▶ _Activity_
Which lines of the data below include the string "trapezoid"? Return each of them.

▶ _Data records_
-------------------------
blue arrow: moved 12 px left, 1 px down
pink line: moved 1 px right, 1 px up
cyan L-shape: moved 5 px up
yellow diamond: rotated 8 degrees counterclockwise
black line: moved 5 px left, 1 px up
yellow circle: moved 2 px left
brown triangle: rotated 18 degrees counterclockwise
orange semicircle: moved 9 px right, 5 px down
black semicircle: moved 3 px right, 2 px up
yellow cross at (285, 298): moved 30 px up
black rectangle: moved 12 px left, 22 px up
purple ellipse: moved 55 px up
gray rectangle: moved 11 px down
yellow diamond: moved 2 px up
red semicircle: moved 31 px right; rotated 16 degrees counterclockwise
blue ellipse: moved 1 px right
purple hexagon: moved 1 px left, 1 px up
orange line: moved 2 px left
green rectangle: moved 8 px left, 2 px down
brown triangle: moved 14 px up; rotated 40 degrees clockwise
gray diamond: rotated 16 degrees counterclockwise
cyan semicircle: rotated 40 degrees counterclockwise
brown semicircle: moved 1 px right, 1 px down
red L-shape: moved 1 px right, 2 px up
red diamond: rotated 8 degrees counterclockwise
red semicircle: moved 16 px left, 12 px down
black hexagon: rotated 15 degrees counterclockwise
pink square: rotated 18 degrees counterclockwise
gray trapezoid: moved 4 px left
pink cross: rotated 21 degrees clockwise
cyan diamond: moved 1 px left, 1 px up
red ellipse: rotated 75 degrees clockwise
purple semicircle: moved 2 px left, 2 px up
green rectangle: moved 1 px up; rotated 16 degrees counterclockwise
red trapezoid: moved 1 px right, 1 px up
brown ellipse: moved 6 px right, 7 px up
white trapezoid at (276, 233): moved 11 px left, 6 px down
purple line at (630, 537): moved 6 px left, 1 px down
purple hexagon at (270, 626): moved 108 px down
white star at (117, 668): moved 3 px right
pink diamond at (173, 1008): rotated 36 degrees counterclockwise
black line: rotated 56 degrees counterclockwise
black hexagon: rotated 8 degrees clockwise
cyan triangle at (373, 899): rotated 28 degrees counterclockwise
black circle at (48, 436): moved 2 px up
-------------------------
▶ _Solution to this problem_
gray trapezoid: moved 4 px left
red trapezoid: moved 1 px right, 1 px up
white trapezoid at (276, 233): moved 11 px left, 6 px down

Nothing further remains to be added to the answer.